=== EXERCISE AIM ===
Copy out exactly the stretch of the listing below that begins at the line containing "(610, 409) = (672, 317): green" and ends at the line containing "(272, 401) = (380, 339): turquoise", and copy nothing outside it.

================================

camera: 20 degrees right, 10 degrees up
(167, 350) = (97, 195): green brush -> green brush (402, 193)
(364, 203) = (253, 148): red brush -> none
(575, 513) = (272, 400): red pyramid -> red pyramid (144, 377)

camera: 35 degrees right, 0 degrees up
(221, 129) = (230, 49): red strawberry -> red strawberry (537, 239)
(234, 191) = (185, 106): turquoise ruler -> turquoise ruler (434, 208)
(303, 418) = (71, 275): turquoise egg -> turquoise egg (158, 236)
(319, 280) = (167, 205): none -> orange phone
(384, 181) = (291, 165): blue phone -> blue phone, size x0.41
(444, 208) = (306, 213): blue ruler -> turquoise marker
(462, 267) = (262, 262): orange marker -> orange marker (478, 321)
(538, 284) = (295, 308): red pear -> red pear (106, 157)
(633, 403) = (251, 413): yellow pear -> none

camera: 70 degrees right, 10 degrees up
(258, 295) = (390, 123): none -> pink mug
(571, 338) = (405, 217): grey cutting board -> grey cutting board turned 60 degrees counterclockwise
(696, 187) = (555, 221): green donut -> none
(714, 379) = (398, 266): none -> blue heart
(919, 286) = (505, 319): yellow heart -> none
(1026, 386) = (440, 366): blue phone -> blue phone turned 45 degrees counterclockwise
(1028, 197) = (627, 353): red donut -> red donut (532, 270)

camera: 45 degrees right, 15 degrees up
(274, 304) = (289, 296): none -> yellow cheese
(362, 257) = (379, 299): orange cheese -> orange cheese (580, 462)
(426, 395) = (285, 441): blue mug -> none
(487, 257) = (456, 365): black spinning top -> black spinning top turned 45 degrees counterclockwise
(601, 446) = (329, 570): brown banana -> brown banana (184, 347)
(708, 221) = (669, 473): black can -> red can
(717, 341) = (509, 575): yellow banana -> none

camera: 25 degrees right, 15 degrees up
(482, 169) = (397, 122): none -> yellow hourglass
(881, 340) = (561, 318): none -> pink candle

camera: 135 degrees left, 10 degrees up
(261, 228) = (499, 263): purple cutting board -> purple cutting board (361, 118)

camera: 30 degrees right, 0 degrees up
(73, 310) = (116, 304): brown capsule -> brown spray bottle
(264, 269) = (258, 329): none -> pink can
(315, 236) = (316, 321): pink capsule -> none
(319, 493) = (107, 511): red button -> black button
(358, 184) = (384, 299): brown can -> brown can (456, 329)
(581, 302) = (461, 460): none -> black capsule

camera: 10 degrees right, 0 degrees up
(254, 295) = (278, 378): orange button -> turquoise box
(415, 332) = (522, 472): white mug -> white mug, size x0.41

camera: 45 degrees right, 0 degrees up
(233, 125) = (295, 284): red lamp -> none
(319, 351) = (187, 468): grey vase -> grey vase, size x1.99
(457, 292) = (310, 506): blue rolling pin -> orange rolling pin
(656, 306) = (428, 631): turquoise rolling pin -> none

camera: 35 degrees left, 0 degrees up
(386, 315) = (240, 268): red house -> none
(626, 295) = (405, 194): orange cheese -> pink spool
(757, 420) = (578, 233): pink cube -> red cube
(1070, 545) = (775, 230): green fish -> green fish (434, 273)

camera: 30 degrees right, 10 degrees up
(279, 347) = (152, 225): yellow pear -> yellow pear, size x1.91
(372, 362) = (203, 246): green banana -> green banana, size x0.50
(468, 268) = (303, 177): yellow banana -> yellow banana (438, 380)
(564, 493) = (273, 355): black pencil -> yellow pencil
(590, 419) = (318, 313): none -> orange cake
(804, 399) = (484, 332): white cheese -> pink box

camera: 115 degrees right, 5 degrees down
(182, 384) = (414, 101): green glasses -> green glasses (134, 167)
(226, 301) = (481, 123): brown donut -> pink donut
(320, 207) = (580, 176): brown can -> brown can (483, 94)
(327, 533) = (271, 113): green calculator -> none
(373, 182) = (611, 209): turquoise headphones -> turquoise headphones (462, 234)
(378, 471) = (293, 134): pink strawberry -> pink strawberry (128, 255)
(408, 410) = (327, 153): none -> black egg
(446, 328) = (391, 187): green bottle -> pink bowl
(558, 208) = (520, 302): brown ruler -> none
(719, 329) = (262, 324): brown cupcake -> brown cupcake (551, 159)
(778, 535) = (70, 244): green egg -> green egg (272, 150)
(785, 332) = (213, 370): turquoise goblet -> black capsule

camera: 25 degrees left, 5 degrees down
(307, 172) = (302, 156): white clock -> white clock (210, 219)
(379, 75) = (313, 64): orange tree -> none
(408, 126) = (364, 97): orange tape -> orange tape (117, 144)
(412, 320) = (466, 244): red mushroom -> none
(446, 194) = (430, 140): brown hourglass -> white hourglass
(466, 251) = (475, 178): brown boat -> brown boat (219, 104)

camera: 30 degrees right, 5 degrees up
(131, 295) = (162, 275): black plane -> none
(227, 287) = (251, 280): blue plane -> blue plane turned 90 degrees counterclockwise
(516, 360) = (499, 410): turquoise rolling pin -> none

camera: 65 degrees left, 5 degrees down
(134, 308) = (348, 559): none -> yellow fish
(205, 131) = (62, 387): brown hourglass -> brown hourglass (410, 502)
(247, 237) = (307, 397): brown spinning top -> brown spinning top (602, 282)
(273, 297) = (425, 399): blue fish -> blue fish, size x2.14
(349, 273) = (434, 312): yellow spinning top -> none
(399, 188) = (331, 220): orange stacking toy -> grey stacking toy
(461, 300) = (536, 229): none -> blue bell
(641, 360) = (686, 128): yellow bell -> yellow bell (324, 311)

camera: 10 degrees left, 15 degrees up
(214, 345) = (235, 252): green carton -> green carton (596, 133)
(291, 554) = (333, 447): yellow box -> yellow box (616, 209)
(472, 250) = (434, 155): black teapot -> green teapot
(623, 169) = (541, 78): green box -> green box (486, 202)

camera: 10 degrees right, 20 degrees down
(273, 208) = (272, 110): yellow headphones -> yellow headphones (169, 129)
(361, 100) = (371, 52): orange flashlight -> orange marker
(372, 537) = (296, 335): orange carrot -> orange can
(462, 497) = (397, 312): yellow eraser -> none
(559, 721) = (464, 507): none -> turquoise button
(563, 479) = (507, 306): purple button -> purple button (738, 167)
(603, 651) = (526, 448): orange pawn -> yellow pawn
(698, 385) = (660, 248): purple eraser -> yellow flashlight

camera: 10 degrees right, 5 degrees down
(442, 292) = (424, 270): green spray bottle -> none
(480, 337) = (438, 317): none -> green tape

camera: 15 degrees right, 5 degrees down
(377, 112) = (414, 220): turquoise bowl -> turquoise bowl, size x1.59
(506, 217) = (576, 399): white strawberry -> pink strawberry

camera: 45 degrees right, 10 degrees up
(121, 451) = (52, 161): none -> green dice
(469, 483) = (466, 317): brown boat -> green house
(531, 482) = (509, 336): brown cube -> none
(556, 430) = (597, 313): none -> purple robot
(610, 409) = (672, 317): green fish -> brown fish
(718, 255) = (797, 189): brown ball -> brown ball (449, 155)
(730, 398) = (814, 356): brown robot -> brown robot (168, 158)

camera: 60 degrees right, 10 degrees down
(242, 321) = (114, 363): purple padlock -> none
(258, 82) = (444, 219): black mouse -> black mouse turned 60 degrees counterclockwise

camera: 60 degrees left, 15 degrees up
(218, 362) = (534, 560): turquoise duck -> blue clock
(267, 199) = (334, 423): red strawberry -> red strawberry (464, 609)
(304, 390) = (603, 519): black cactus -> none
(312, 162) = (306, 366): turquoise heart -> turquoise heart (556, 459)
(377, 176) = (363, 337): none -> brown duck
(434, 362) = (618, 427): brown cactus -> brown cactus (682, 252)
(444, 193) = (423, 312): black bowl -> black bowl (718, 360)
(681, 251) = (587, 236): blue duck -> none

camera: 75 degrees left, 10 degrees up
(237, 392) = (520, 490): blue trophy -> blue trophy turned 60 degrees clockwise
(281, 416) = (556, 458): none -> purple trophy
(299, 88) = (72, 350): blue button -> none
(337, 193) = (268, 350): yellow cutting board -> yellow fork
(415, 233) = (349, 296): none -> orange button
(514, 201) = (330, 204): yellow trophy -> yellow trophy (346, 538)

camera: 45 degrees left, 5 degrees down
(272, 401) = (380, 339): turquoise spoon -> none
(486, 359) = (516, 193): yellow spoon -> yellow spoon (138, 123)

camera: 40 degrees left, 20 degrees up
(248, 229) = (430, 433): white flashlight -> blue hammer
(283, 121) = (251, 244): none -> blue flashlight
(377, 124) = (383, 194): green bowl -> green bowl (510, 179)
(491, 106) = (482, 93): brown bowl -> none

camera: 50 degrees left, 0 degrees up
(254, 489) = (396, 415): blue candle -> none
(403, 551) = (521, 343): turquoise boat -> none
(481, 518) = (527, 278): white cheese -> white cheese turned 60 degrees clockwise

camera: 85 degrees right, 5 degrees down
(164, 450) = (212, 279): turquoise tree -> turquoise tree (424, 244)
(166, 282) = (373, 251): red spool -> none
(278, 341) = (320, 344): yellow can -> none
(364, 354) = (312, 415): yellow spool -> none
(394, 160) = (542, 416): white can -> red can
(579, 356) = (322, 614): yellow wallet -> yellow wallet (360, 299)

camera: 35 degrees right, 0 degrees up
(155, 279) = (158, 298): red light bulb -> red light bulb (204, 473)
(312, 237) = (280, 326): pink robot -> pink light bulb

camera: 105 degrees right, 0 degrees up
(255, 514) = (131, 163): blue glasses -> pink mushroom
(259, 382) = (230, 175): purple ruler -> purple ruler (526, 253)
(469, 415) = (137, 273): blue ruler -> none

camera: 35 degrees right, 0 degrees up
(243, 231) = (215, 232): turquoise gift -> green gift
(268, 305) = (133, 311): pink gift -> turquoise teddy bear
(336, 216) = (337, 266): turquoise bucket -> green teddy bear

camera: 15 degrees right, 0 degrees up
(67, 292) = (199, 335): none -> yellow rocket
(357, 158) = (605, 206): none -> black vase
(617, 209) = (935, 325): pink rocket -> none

================================

=== RESULT ===
(610, 409) = (672, 317): green fish -> brown fish
(718, 255) = (797, 189): brown ball -> brown ball (449, 155)
(730, 398) = (814, 356): brown robot -> brown robot (168, 158)

camera: 60 degrees right, 10 degrees down
(242, 321) = (114, 363): purple padlock -> none
(258, 82) = (444, 219): black mouse -> black mouse turned 60 degrees counterclockwise

camera: 60 degrees left, 15 degrees up
(218, 362) = (534, 560): turquoise duck -> blue clock
(267, 199) = (334, 423): red strawberry -> red strawberry (464, 609)
(304, 390) = (603, 519): black cactus -> none
(312, 162) = (306, 366): turquoise heart -> turquoise heart (556, 459)
(377, 176) = (363, 337): none -> brown duck
(434, 362) = (618, 427): brown cactus -> brown cactus (682, 252)
(444, 193) = (423, 312): black bowl -> black bowl (718, 360)
(681, 251) = (587, 236): blue duck -> none

camera: 75 degrees left, 10 degrees up
(237, 392) = (520, 490): blue trophy -> blue trophy turned 60 degrees clockwise
(281, 416) = (556, 458): none -> purple trophy
(299, 88) = (72, 350): blue button -> none
(337, 193) = (268, 350): yellow cutting board -> yellow fork
(415, 233) = (349, 296): none -> orange button
(514, 201) = (330, 204): yellow trophy -> yellow trophy (346, 538)

camera: 45 degrees left, 5 degrees down
(272, 401) = (380, 339): turquoise spoon -> none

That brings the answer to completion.